# Work to complete:
Print each record exactly as it appears, but drop the images.

[Items from a dataset]
────────

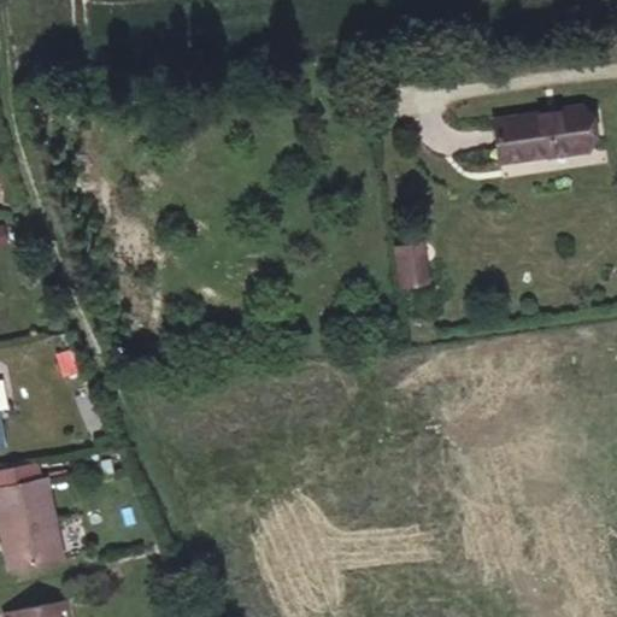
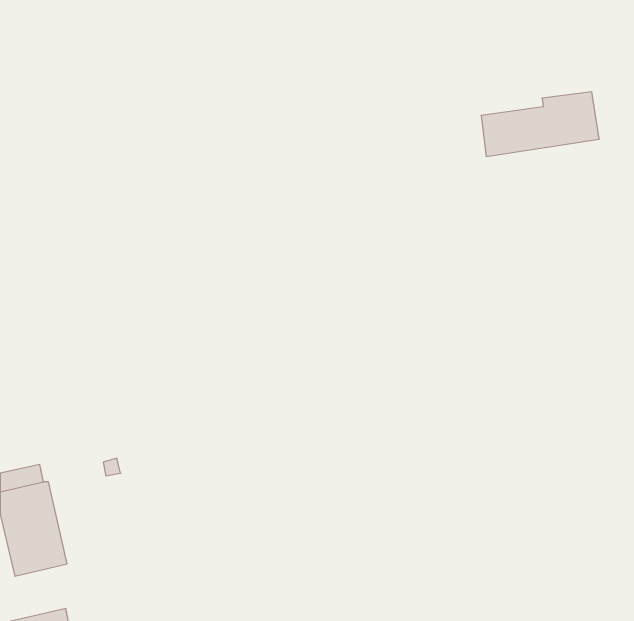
building: [393,251,427,295] -> none

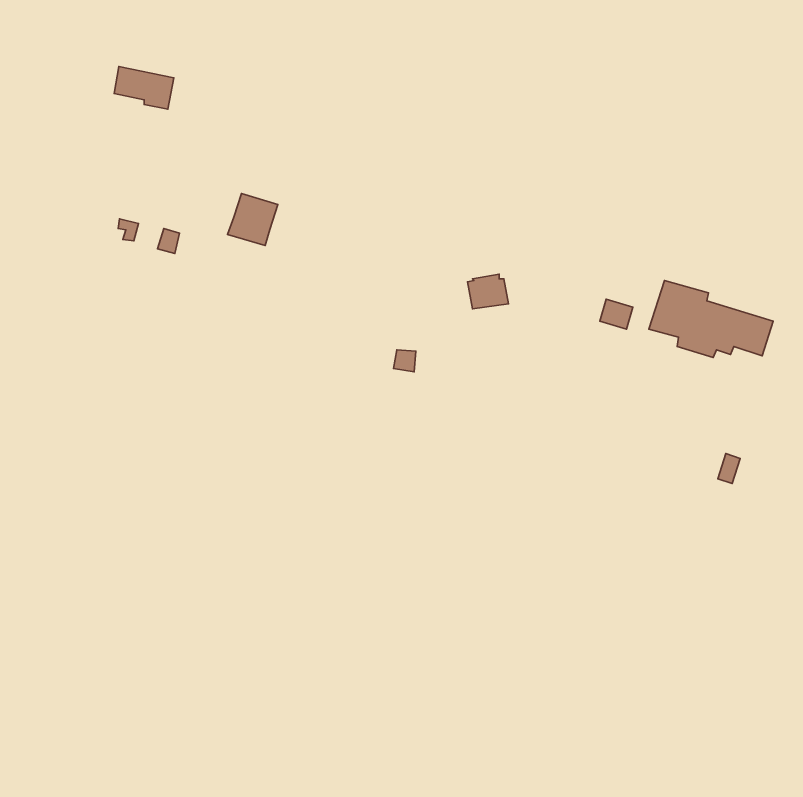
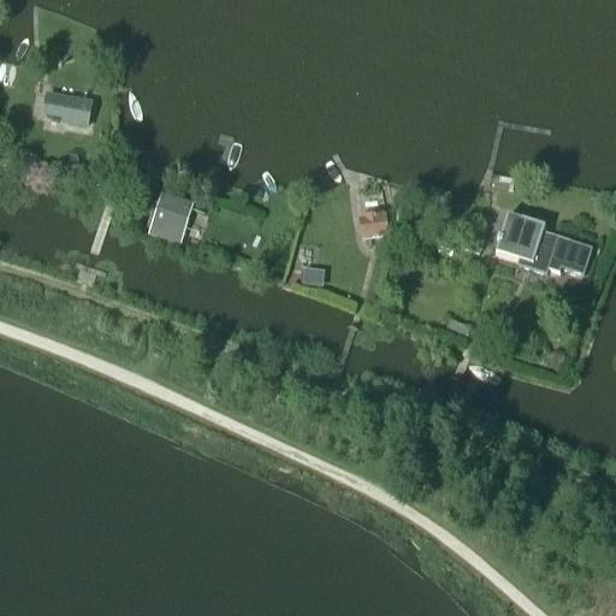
building: [114,67,174,109] -> [46,91,91,124]
building: [227,193,278,245] -> [152,199,190,238]

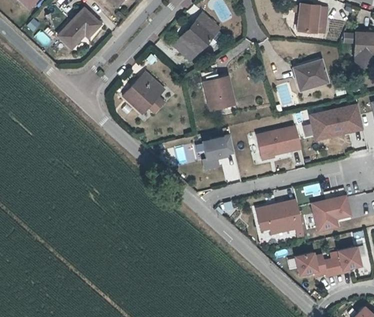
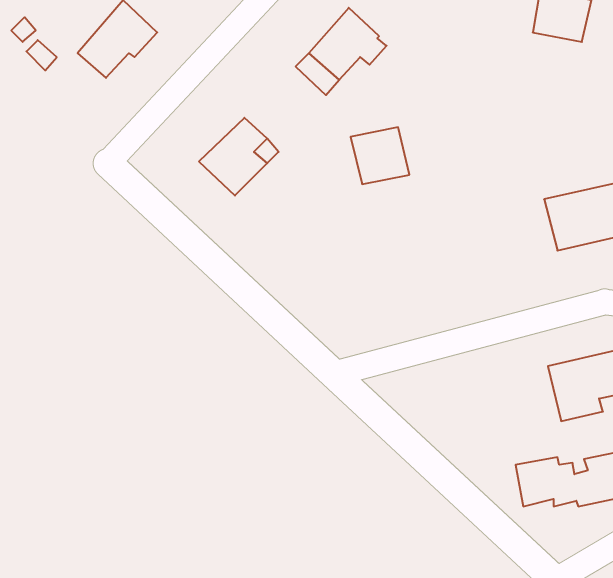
building: [297,59,331,89] -> none
building: [255,125,300,160] -> none
building: [200,133,234,169] -> none
building: [254,198,302,235] -> none

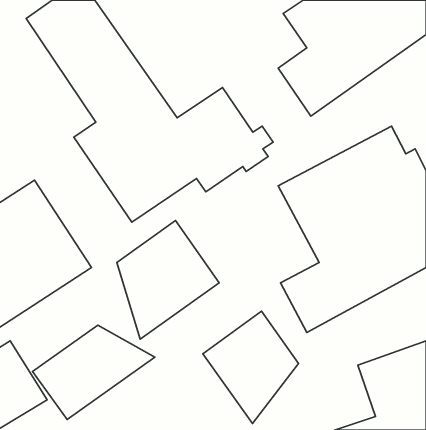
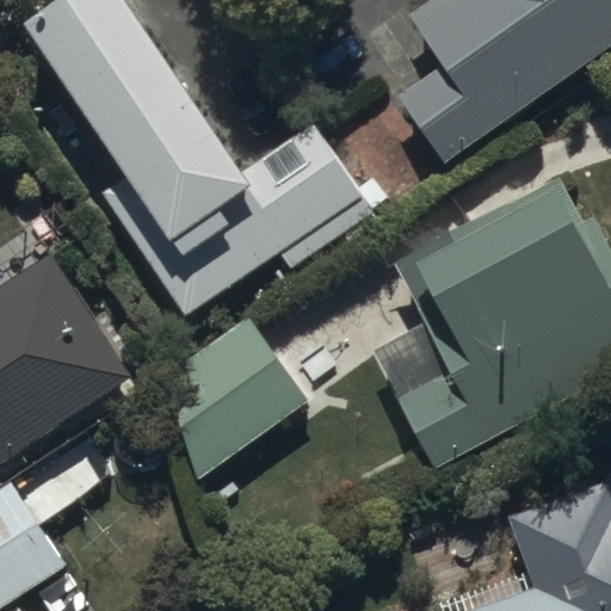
building: [203,311,298,423] -> none
building: [32,325,155,420] -> none

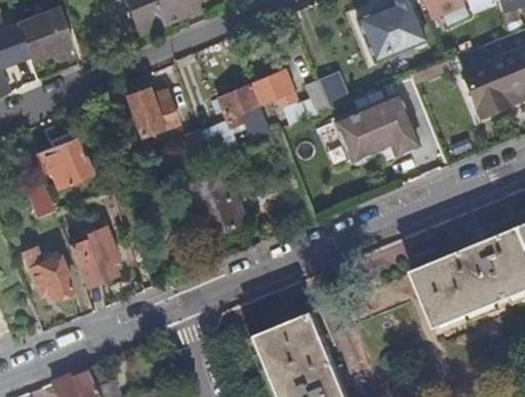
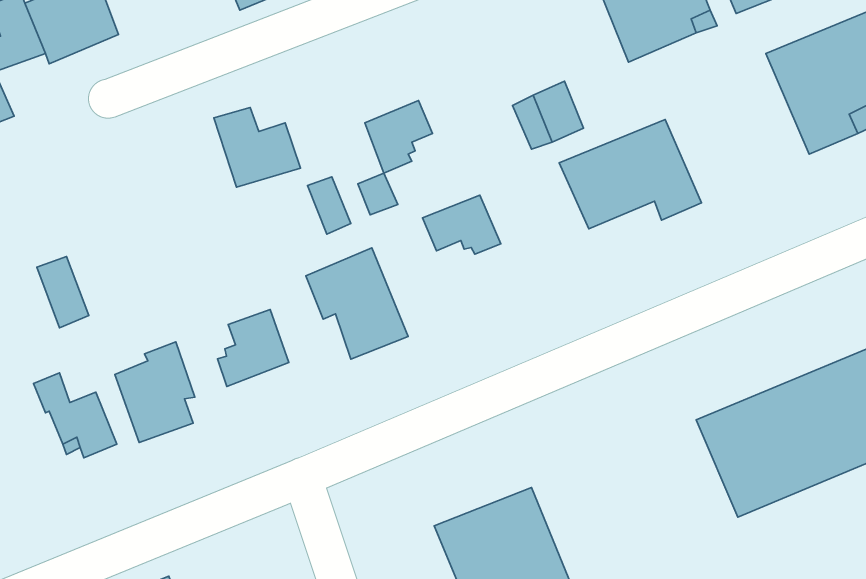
building: [249,71,295,106] -> [423,195,501,254]
building: [37,133,92,188] -> none
building: none -> [217,310,289,387]

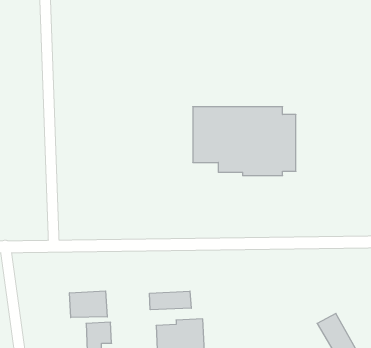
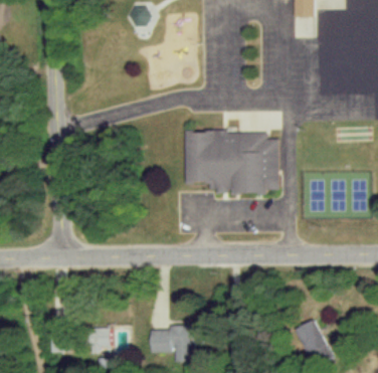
building: [70,291,107,318] -> none
building: [150,291,191,310] -> none

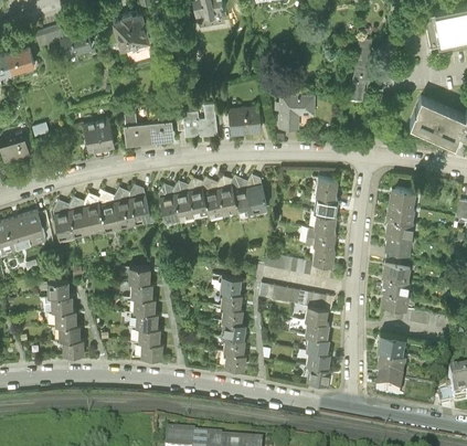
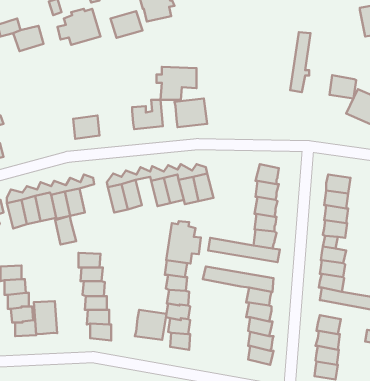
building: none -> [110,11,142,38]
building: none -> [330,75,356,98]
building: [274,93,316,127] -> [156,67,196,100]
building: [83,118,115,150] -> none
building: [148,120,176,144] -> none
building: [188,187,210,216] -> none
building: [129,194,151,224] -> [55,216,76,244]
building: none -> [166,221,201,264]
building: none -> [34,301,57,334]
building: none -> [135,310,166,340]

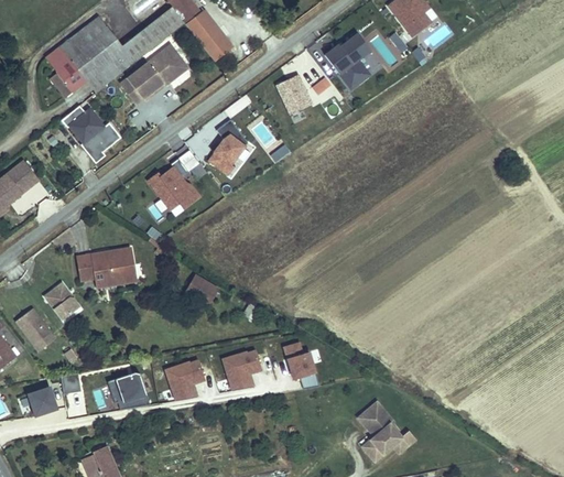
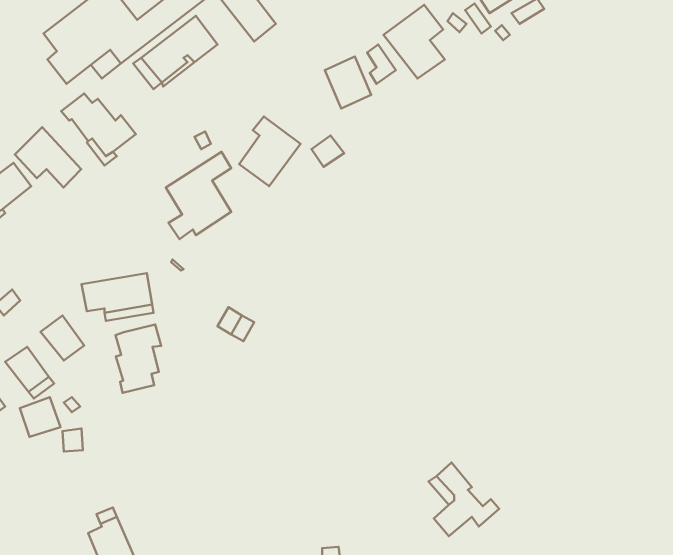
building: none -> [15,127,81,188]
building: none -> [115,324,161,393]
building: [281,343,317,389] -> none
building: [219,348,261,393] -> none
building: [163,359,204,403] -> none
building: [108,372,148,413] -> none
building: [24,387,57,419] -> [20,397,61,437]

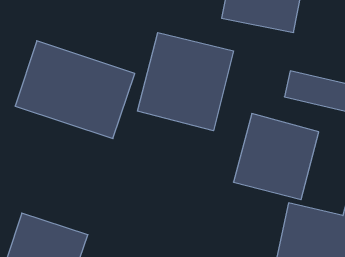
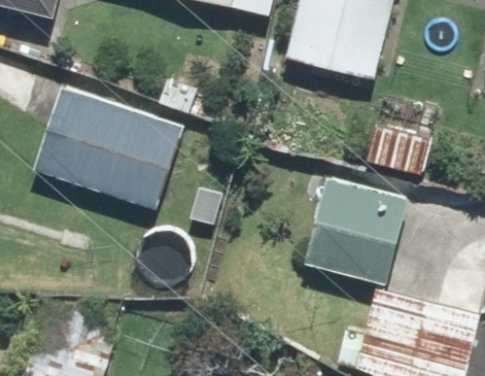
building: [137,33,233,131] -> none

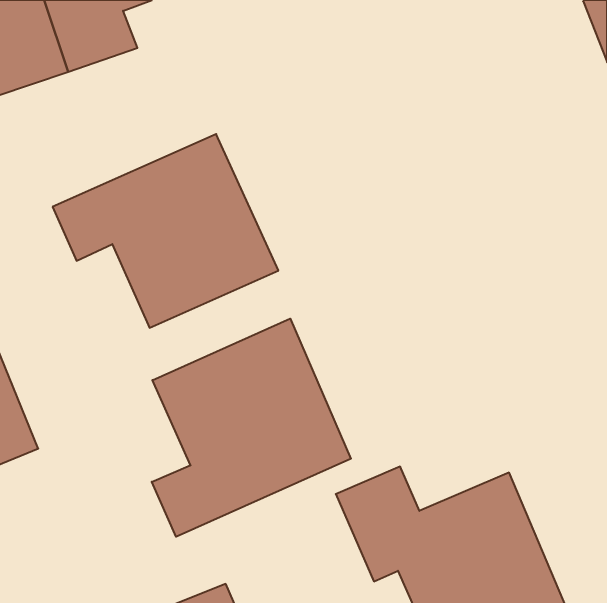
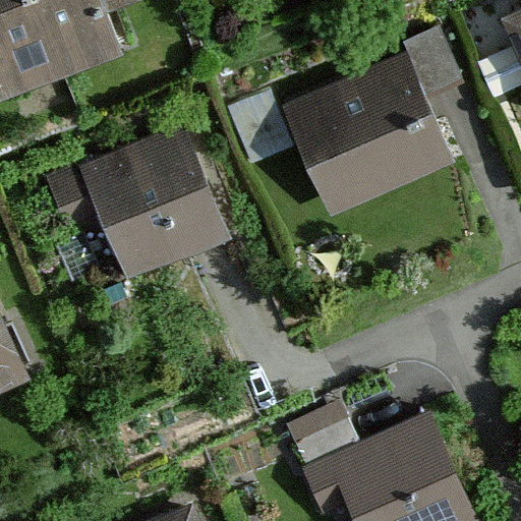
building: none -> [280,50,454,219]
building: [152,319,351,537] -> none

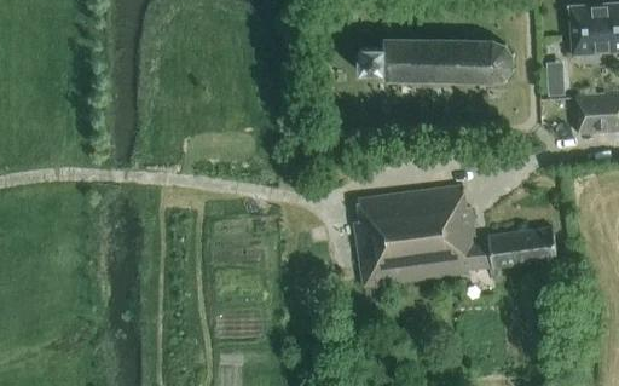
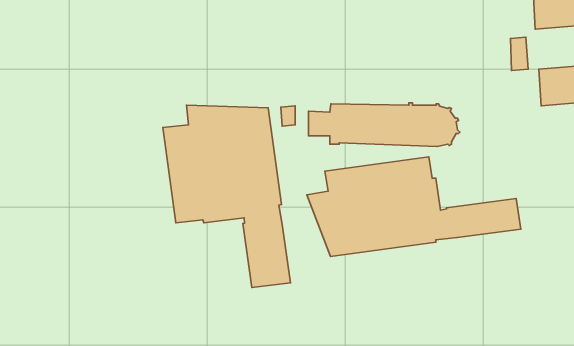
building: [361,39,516,83] -> [308,103,460,147]
building: none -> [163,105,291,288]

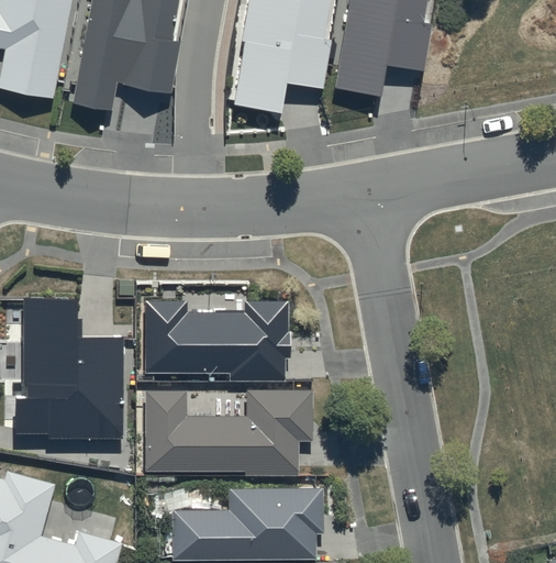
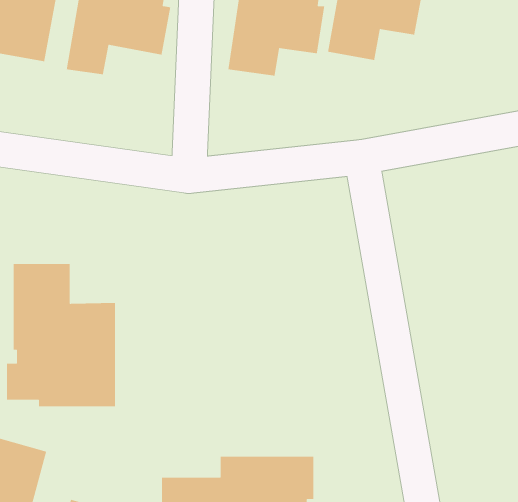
building: [143,299,288,380] -> none
building: [142,388,311,481] -> none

────────

# Response to this exercise:
building: [393,251,427,295] -> none

building: [114,67,174,109] -> [46,91,91,124]
building: [227,193,278,245] -> [152,199,190,238]

building: [297,59,331,89] -> none
building: [255,125,300,160] -> none
building: [200,133,234,169] -> none
building: [254,198,302,235] -> none

building: [203,311,298,423] -> none
building: [32,325,155,420] -> none

building: [249,71,295,106] -> [423,195,501,254]
building: [37,133,92,188] -> none
building: none -> [217,310,289,387]

building: [70,291,107,318] -> none
building: [150,291,191,310] -> none

building: none -> [110,11,142,38]
building: none -> [330,75,356,98]
building: [274,93,316,127] -> [156,67,196,100]
building: [83,118,115,150] -> none
building: [148,120,176,144] -> none
building: [188,187,210,216] -> none
building: [129,194,151,224] -> [55,216,76,244]
building: none -> [166,221,201,264]
building: none -> [34,301,57,334]
building: none -> [135,310,166,340]

building: none -> [15,127,81,188]
building: none -> [115,324,161,393]
building: [281,343,317,389] -> none
building: [219,348,261,393] -> none
building: [163,359,204,403] -> none
building: [108,372,148,413] -> none
building: [24,387,57,419] -> [20,397,61,437]

building: [137,33,233,131] -> none

building: none -> [280,50,454,219]
building: [152,319,351,537] -> none

building: [361,39,516,83] -> [308,103,460,147]
building: none -> [163,105,291,288]

building: [143,299,288,380] -> none
building: [142,388,311,481] -> none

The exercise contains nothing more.